Output only the span of lines that begins at the line containing "was: bezemedel (blue)" and ends at the last line of the data, both included, exactly as they appear.

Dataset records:
-- -- --

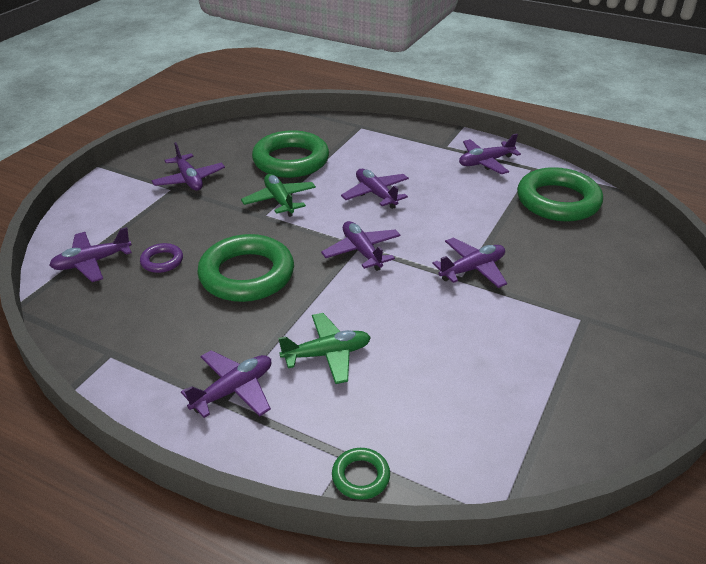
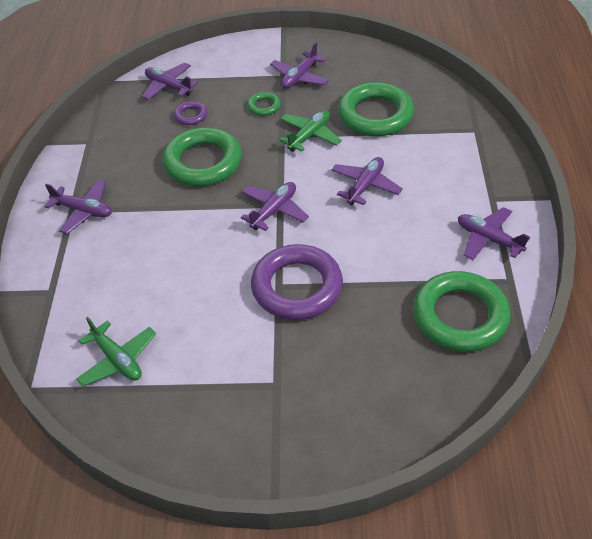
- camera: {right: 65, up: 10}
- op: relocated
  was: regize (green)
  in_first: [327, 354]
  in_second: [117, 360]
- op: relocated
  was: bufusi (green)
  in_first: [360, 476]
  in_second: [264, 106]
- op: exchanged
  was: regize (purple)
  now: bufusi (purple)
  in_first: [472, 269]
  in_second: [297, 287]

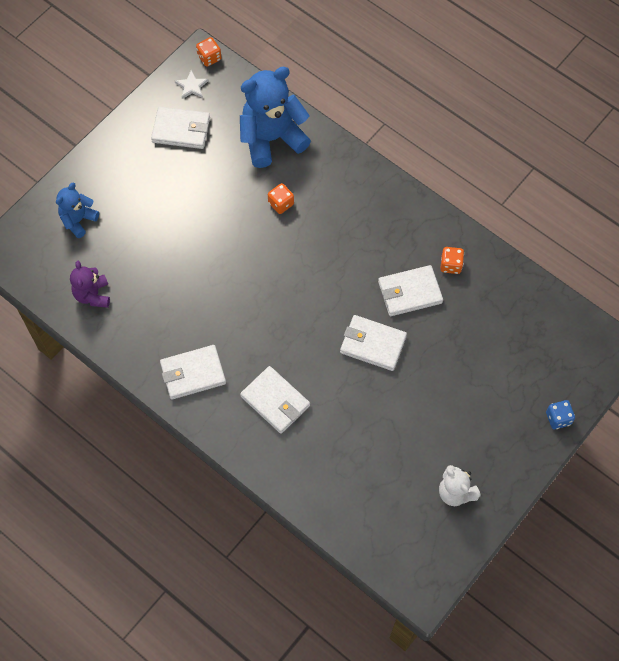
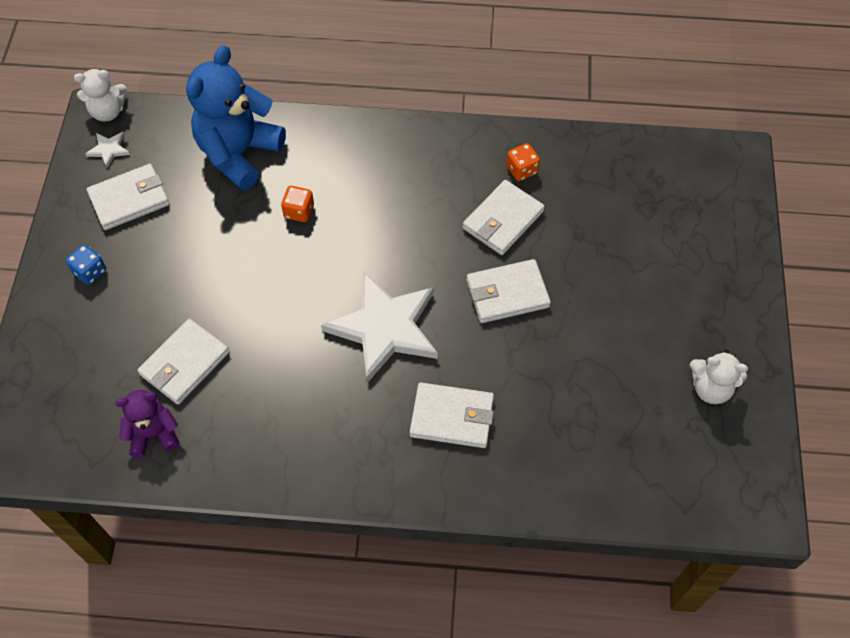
- camera: {right: -35, up: -5}
- op: relocated
  was: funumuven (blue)
  in_first: [558, 418]
  in_second: [90, 272]
- op: exchanged
  was: funumuven (orange)
  now: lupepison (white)
  in_first: [209, 58]
  in_second: [108, 111]
- op: spun
  was: lupepison (purple)
  in_first: [93, 295]
  in_second: [154, 434]
  clockwise: 120
- op: relocated
  was: menufiruk (white)
  in_first: [193, 373]
  in_second: [185, 363]
- op: appeared
  now: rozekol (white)
  in_second: [384, 328]
- op: missing
  was: lupepison (blue)
  in_first: [78, 220]

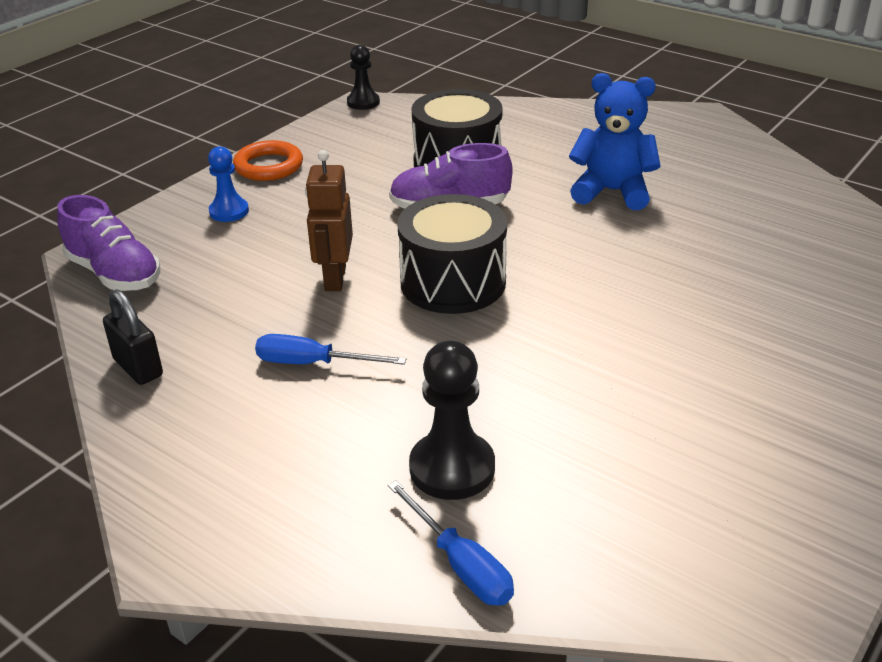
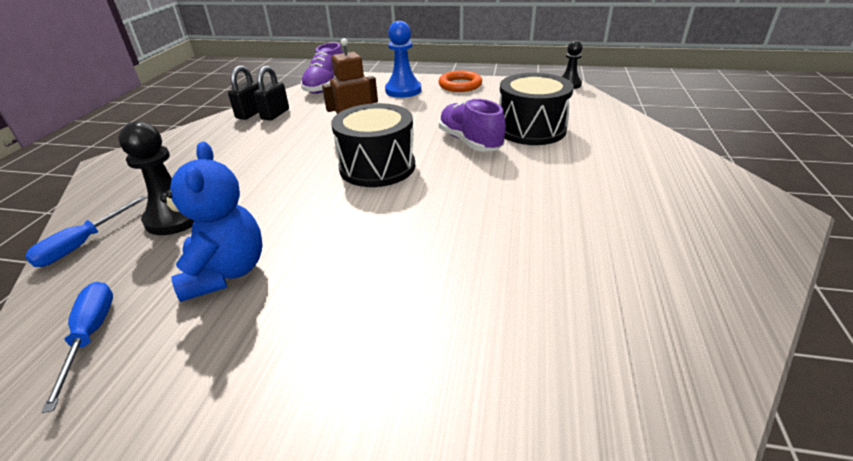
- camera: {right: 65, up: 0}
- op: relocated
  was: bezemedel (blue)
  in_first: [313, 363]
  in_second: [91, 336]
- op: relocated
  was: lupepison (blue)
  in_first: [612, 192]
  in_second: [226, 272]
- op: appeared
  now: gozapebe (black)
  in_second: [275, 114]
- op: size
  was: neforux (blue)
  in_first: [229, 211]
  in_second: [403, 90]
  ratio: 1.56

-- -- --

### Finished task
  was: bezemedel (blue)
  in_first: [313, 363]
  in_second: [91, 336]
- op: relocated
  was: lupepison (blue)
  in_first: [612, 192]
  in_second: [226, 272]
- op: appeared
  now: gozapebe (black)
  in_second: [275, 114]
- op: size
  was: neforux (blue)
  in_first: [229, 211]
  in_second: [403, 90]
  ratio: 1.56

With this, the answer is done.